• INSTRUCTIONS TO FOLLOW:
The data below should be restated word for word, pictures omitted.

• DATA EXTRACT:
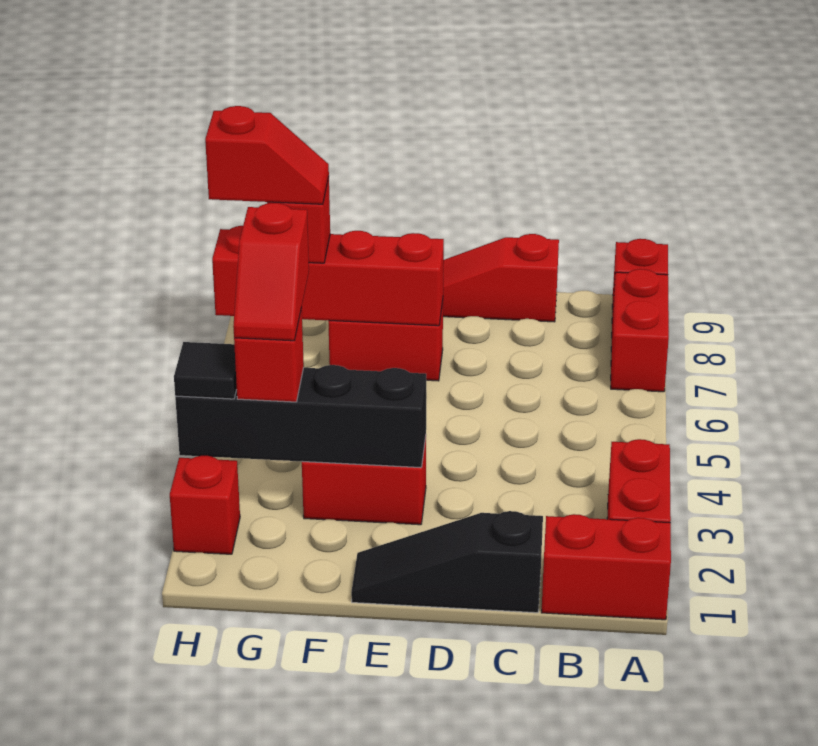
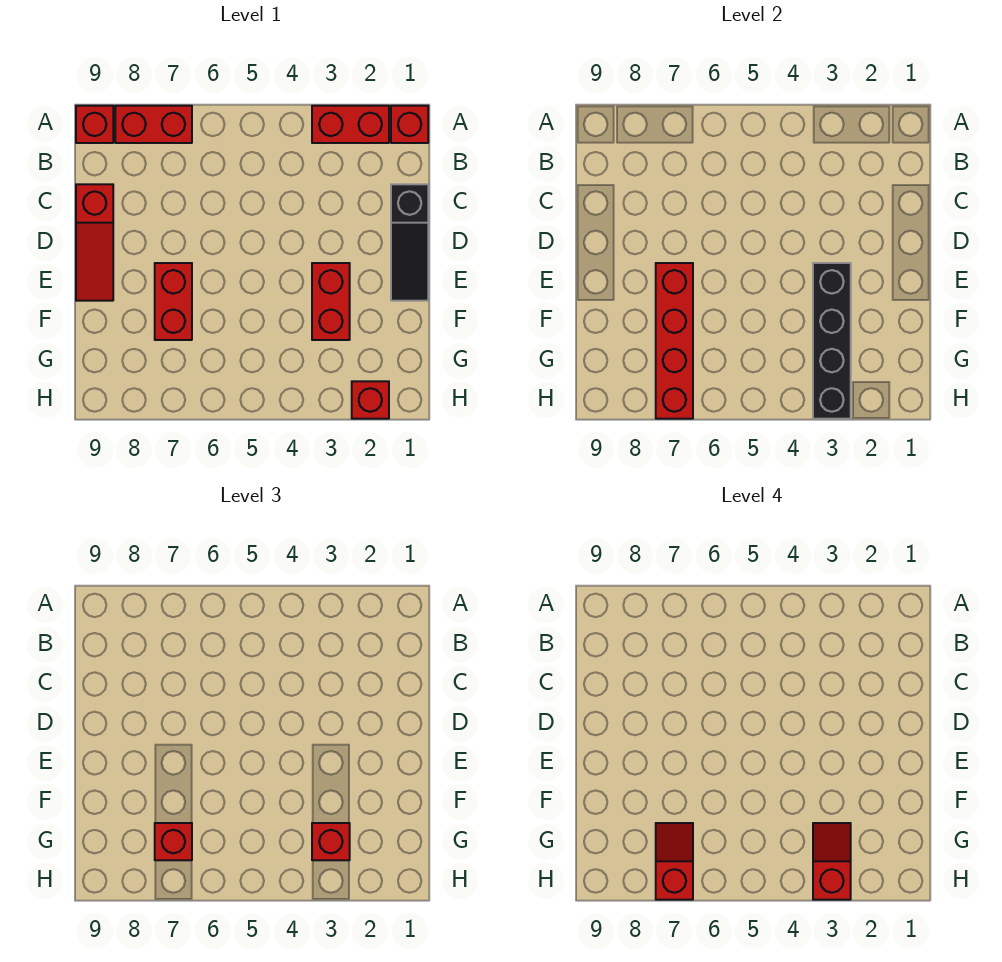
red brick A1:B1 level 1 -> red brick A1 level 1
red slope G3:G4 level 4 top 4 -> red slope G3:H3 level 4 top H
black tile H3 level 3 -> none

• ANSWER TO THE EXERCISE:
red brick A1:B1 level 1 -> red brick A1 level 1
red slope G3:G4 level 4 top 4 -> red slope G3:H3 level 4 top H
black tile H3 level 3 -> none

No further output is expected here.